Task
Rewrite everything from the line containing "Question: Which object" down to the end of the material as a JSON list of strings, one string per line, with blank lines and picture markers omitted.

The input
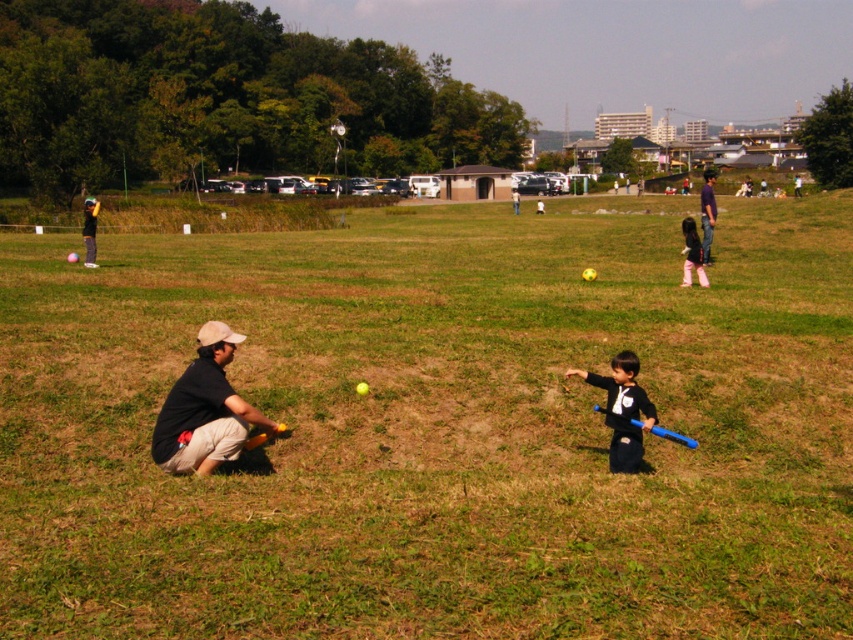
Question: Which point appears farthest from the camera in this image?

Choices:
 (A) (265, 438)
 (B) (706, 220)
 (C) (634, 470)
 (D) (630, 420)

Answer: (B)

Question: Estimate the real-world distances between objects in this image. Which object is farther from the dark blue shirt at right?

Choices:
 (A) green grass at center
 (B) blue plastic bat at lower center

Answer: (B)

Question: Is black fabric squat at lower left positioned in front of yellow matte baseball bat at lower center?

Choices:
 (A) yes
 (B) no

Answer: (A)

Question: Is black fabric squat at lower left smaller than yellow matte baseball bat at lower center?

Choices:
 (A) yes
 (B) no

Answer: (B)

Question: Can you confirm if black fabric pants at right is bigger than yellow matte baseball bat at lower center?

Choices:
 (A) no
 (B) yes

Answer: (B)

Question: Which object is positioned farthest from the yellow matte baseball bat at lower center?

Choices:
 (A) black fabric pants at right
 (B) black matte baseball bat at lower center

Answer: (A)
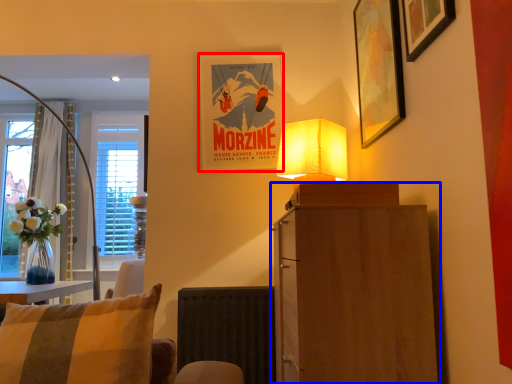
Question: Which point is closer to the camera, picture frame (highlighted by a red box) or cabinetry (highlighted by a blue box)?

Choices:
 (A) picture frame
 (B) cabinetry

Answer: (B)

Solution to this task
[
  "Question: Which object is positioned farthest from the yellow matte baseball bat at lower center?",
  "Choices:",
  " (A) black fabric pants at right",
  " (B) black matte baseball bat at lower center",
  "Answer: (A)",
  "Question: Which point is closer to the camera, picture frame (highlighted by a red box) or cabinetry (highlighted by a blue box)?",
  "Choices:",
  " (A) picture frame",
  " (B) cabinetry",
  "Answer: (B)"
]